What you will do.
Transcribe exactly the portion of the listing below that runs from the line containing "- Baum/schwarz <506,92,56,86>" through its last line.

Dataset extract.
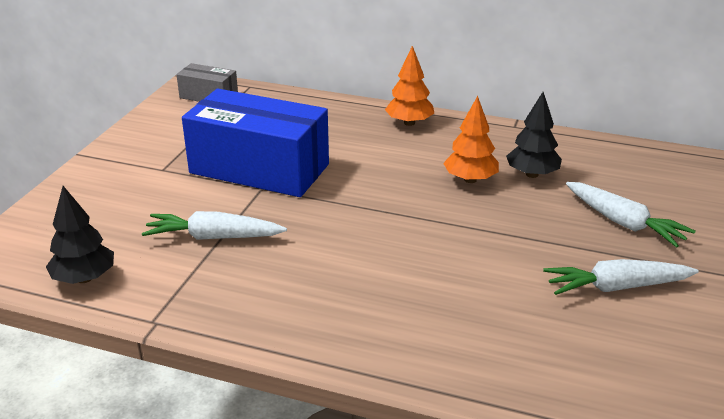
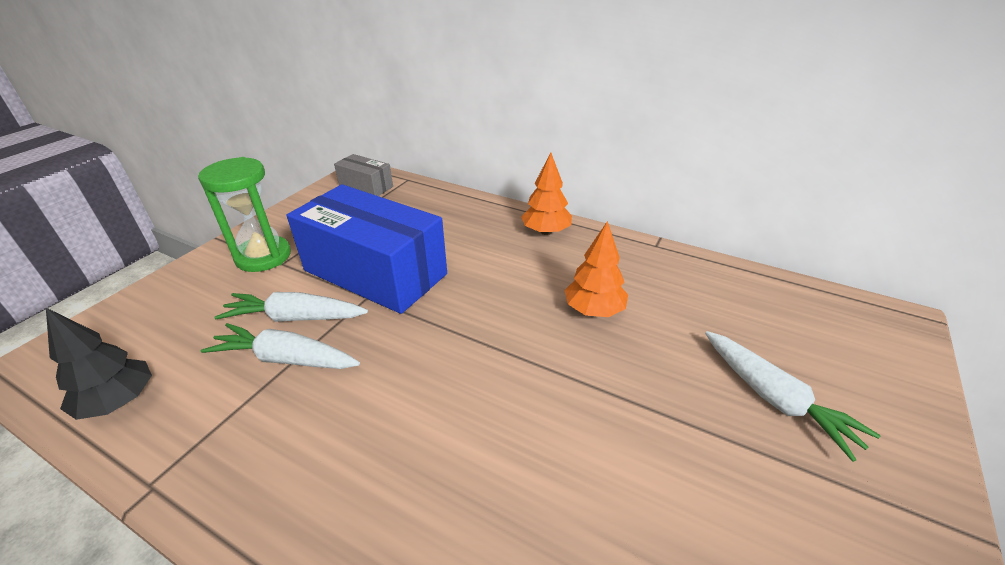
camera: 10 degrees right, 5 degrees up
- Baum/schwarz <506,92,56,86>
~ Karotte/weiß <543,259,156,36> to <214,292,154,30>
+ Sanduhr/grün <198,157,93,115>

Result for this exercise.
- Baum/schwarz <506,92,56,86>
~ Karotte/weiß <543,259,156,36> to <214,292,154,30>
+ Sanduhr/grün <198,157,93,115>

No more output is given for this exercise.